Dataset items
.....
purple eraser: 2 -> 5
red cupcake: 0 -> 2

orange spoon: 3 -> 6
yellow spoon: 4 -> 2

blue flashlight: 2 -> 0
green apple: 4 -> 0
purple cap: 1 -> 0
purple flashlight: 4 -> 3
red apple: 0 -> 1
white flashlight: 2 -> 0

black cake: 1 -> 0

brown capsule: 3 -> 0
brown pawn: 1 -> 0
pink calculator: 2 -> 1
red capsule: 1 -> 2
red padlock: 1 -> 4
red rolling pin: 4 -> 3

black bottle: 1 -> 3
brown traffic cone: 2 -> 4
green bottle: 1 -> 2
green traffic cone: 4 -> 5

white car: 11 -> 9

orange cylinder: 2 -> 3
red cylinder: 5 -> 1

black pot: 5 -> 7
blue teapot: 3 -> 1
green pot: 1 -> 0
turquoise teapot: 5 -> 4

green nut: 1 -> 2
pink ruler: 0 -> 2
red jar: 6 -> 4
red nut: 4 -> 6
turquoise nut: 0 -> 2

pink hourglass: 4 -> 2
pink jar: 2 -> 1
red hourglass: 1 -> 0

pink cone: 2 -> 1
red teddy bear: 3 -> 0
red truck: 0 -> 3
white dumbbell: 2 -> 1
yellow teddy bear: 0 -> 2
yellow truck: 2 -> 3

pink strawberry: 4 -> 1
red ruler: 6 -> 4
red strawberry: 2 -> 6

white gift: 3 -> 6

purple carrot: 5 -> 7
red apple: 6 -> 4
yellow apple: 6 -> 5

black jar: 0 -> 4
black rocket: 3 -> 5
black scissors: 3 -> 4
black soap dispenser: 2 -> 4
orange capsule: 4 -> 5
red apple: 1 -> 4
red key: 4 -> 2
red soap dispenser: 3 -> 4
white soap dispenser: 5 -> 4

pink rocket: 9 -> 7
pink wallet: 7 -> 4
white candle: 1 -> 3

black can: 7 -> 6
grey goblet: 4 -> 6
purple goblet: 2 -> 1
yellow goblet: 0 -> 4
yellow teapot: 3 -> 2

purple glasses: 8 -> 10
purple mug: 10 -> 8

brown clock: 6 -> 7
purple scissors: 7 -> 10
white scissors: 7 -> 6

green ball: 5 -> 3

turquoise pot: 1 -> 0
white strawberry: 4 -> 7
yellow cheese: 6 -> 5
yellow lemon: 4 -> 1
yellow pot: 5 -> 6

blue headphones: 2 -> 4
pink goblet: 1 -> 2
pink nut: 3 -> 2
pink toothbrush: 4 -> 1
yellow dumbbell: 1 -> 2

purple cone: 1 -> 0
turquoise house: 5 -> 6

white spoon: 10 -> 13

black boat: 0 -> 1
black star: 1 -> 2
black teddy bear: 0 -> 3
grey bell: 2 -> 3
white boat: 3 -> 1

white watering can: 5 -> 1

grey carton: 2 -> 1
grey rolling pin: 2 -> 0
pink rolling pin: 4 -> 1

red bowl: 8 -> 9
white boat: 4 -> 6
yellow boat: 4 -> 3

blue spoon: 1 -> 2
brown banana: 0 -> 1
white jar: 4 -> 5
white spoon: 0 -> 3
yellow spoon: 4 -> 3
.....
Required work:
Return all lines above that mention the word "scissors".

Final answer:
black scissors: 3 -> 4
purple scissors: 7 -> 10
white scissors: 7 -> 6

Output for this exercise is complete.